Activity — Return the entries below exactly as written.

*** Material to process ***

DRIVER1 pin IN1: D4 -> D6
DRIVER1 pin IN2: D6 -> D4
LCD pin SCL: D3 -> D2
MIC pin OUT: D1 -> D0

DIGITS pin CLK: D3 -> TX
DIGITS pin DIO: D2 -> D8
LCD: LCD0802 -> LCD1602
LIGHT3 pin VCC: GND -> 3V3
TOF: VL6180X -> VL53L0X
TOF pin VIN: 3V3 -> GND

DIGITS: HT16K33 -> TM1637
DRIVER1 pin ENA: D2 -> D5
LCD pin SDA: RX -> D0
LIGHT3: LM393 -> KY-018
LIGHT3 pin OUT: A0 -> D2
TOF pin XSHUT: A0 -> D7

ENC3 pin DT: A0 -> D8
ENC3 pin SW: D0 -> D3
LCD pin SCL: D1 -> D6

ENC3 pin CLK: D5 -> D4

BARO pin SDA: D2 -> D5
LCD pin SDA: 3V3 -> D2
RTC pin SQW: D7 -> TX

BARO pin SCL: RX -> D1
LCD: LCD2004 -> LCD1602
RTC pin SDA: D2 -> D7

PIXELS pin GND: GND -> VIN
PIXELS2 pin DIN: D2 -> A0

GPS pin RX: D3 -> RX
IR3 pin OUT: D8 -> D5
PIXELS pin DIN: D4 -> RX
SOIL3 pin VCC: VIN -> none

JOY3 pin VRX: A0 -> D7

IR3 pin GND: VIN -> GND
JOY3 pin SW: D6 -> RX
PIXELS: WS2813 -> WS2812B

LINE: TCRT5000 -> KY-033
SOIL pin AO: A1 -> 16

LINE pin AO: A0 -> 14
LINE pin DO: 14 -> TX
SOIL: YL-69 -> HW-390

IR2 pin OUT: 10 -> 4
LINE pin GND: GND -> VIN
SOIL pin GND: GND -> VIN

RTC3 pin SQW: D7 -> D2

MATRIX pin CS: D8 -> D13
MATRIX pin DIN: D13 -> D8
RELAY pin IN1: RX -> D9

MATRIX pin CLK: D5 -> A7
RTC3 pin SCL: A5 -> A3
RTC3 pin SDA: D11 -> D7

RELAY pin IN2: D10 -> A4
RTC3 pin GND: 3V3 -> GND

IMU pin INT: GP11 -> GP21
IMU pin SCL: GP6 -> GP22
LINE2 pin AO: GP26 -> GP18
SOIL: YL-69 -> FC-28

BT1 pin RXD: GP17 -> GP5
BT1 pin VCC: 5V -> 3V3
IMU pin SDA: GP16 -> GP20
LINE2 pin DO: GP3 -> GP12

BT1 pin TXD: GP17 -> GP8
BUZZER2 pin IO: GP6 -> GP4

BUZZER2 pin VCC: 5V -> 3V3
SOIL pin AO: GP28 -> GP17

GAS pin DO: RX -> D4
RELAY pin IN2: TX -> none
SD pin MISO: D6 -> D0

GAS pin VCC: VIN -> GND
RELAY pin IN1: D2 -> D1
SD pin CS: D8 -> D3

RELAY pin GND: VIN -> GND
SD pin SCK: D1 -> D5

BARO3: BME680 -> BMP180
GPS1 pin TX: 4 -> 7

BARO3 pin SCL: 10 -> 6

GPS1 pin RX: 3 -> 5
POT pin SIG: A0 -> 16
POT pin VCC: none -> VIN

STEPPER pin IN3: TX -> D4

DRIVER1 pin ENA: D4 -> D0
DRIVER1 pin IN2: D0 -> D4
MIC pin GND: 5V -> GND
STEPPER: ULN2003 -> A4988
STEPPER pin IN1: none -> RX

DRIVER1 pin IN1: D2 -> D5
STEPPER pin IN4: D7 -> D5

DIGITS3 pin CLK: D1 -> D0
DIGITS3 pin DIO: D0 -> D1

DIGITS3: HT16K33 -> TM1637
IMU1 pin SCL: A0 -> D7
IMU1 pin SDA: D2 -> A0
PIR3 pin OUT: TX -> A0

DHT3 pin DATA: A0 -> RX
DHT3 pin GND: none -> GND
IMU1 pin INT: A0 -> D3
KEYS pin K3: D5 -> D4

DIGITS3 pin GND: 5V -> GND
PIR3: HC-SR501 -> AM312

*** End of Material to process ***

Expected answer —
DRIVER1 pin IN1: D4 -> D6
DRIVER1 pin IN2: D6 -> D4
LCD pin SCL: D3 -> D2
MIC pin OUT: D1 -> D0

DIGITS pin CLK: D3 -> TX
DIGITS pin DIO: D2 -> D8
LCD: LCD0802 -> LCD1602
LIGHT3 pin VCC: GND -> 3V3
TOF: VL6180X -> VL53L0X
TOF pin VIN: 3V3 -> GND

DIGITS: HT16K33 -> TM1637
DRIVER1 pin ENA: D2 -> D5
LCD pin SDA: RX -> D0
LIGHT3: LM393 -> KY-018
LIGHT3 pin OUT: A0 -> D2
TOF pin XSHUT: A0 -> D7

ENC3 pin DT: A0 -> D8
ENC3 pin SW: D0 -> D3
LCD pin SCL: D1 -> D6

ENC3 pin CLK: D5 -> D4

BARO pin SDA: D2 -> D5
LCD pin SDA: 3V3 -> D2
RTC pin SQW: D7 -> TX

BARO pin SCL: RX -> D1
LCD: LCD2004 -> LCD1602
RTC pin SDA: D2 -> D7

PIXELS pin GND: GND -> VIN
PIXELS2 pin DIN: D2 -> A0

GPS pin RX: D3 -> RX
IR3 pin OUT: D8 -> D5
PIXELS pin DIN: D4 -> RX
SOIL3 pin VCC: VIN -> none

JOY3 pin VRX: A0 -> D7

IR3 pin GND: VIN -> GND
JOY3 pin SW: D6 -> RX
PIXELS: WS2813 -> WS2812B

LINE: TCRT5000 -> KY-033
SOIL pin AO: A1 -> 16

LINE pin AO: A0 -> 14
LINE pin DO: 14 -> TX
SOIL: YL-69 -> HW-390

IR2 pin OUT: 10 -> 4
LINE pin GND: GND -> VIN
SOIL pin GND: GND -> VIN

RTC3 pin SQW: D7 -> D2

MATRIX pin CS: D8 -> D13
MATRIX pin DIN: D13 -> D8
RELAY pin IN1: RX -> D9

MATRIX pin CLK: D5 -> A7
RTC3 pin SCL: A5 -> A3
RTC3 pin SDA: D11 -> D7

RELAY pin IN2: D10 -> A4
RTC3 pin GND: 3V3 -> GND

IMU pin INT: GP11 -> GP21
IMU pin SCL: GP6 -> GP22
LINE2 pin AO: GP26 -> GP18
SOIL: YL-69 -> FC-28

BT1 pin RXD: GP17 -> GP5
BT1 pin VCC: 5V -> 3V3
IMU pin SDA: GP16 -> GP20
LINE2 pin DO: GP3 -> GP12

BT1 pin TXD: GP17 -> GP8
BUZZER2 pin IO: GP6 -> GP4

BUZZER2 pin VCC: 5V -> 3V3
SOIL pin AO: GP28 -> GP17

GAS pin DO: RX -> D4
RELAY pin IN2: TX -> none
SD pin MISO: D6 -> D0

GAS pin VCC: VIN -> GND
RELAY pin IN1: D2 -> D1
SD pin CS: D8 -> D3

RELAY pin GND: VIN -> GND
SD pin SCK: D1 -> D5

BARO3: BME680 -> BMP180
GPS1 pin TX: 4 -> 7

BARO3 pin SCL: 10 -> 6

GPS1 pin RX: 3 -> 5
POT pin SIG: A0 -> 16
POT pin VCC: none -> VIN

STEPPER pin IN3: TX -> D4

DRIVER1 pin ENA: D4 -> D0
DRIVER1 pin IN2: D0 -> D4
MIC pin GND: 5V -> GND
STEPPER: ULN2003 -> A4988
STEPPER pin IN1: none -> RX

DRIVER1 pin IN1: D2 -> D5
STEPPER pin IN4: D7 -> D5

DIGITS3 pin CLK: D1 -> D0
DIGITS3 pin DIO: D0 -> D1

DIGITS3: HT16K33 -> TM1637
IMU1 pin SCL: A0 -> D7
IMU1 pin SDA: D2 -> A0
PIR3 pin OUT: TX -> A0

DHT3 pin DATA: A0 -> RX
DHT3 pin GND: none -> GND
IMU1 pin INT: A0 -> D3
KEYS pin K3: D5 -> D4

DIGITS3 pin GND: 5V -> GND
PIR3: HC-SR501 -> AM312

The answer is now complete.